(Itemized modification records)
----------

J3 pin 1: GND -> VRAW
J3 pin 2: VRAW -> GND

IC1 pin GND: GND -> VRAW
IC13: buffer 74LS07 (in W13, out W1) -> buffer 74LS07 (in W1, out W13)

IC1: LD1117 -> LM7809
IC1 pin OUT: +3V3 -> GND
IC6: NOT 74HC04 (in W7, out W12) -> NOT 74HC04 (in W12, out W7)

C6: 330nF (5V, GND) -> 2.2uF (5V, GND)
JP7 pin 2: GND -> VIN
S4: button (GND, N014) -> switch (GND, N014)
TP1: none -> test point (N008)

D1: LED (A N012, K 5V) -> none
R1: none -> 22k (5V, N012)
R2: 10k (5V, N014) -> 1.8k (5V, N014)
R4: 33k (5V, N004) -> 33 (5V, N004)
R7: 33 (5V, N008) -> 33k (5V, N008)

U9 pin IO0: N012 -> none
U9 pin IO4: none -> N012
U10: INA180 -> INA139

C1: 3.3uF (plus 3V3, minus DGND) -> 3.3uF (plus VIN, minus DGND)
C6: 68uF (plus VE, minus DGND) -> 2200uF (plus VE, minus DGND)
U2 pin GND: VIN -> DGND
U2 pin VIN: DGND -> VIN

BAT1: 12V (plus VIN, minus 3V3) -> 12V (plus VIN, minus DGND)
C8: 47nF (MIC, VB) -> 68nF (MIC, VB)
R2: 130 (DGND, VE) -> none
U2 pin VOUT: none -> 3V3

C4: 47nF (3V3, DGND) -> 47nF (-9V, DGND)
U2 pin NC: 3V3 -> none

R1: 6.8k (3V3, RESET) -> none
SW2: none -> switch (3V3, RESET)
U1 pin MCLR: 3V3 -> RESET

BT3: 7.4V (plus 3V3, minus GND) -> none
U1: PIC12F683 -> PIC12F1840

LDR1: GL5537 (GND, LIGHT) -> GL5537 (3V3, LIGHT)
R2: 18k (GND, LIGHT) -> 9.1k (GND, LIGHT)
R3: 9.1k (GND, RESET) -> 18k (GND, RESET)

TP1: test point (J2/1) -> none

----------

Required work » Find "IC1 pin OUT: +3V3 -> GND" in the entries above and copy that whole line exactly, then each line after it through the line that contains "BT3: 7.4V (plus 3V3, minus GND) -> none".

Answer for the task »
IC1 pin OUT: +3V3 -> GND
IC6: NOT 74HC04 (in W7, out W12) -> NOT 74HC04 (in W12, out W7)

C6: 330nF (5V, GND) -> 2.2uF (5V, GND)
JP7 pin 2: GND -> VIN
S4: button (GND, N014) -> switch (GND, N014)
TP1: none -> test point (N008)

D1: LED (A N012, K 5V) -> none
R1: none -> 22k (5V, N012)
R2: 10k (5V, N014) -> 1.8k (5V, N014)
R4: 33k (5V, N004) -> 33 (5V, N004)
R7: 33 (5V, N008) -> 33k (5V, N008)

U9 pin IO0: N012 -> none
U9 pin IO4: none -> N012
U10: INA180 -> INA139

C1: 3.3uF (plus 3V3, minus DGND) -> 3.3uF (plus VIN, minus DGND)
C6: 68uF (plus VE, minus DGND) -> 2200uF (plus VE, minus DGND)
U2 pin GND: VIN -> DGND
U2 pin VIN: DGND -> VIN

BAT1: 12V (plus VIN, minus 3V3) -> 12V (plus VIN, minus DGND)
C8: 47nF (MIC, VB) -> 68nF (MIC, VB)
R2: 130 (DGND, VE) -> none
U2 pin VOUT: none -> 3V3

C4: 47nF (3V3, DGND) -> 47nF (-9V, DGND)
U2 pin NC: 3V3 -> none

R1: 6.8k (3V3, RESET) -> none
SW2: none -> switch (3V3, RESET)
U1 pin MCLR: 3V3 -> RESET

BT3: 7.4V (plus 3V3, minus GND) -> none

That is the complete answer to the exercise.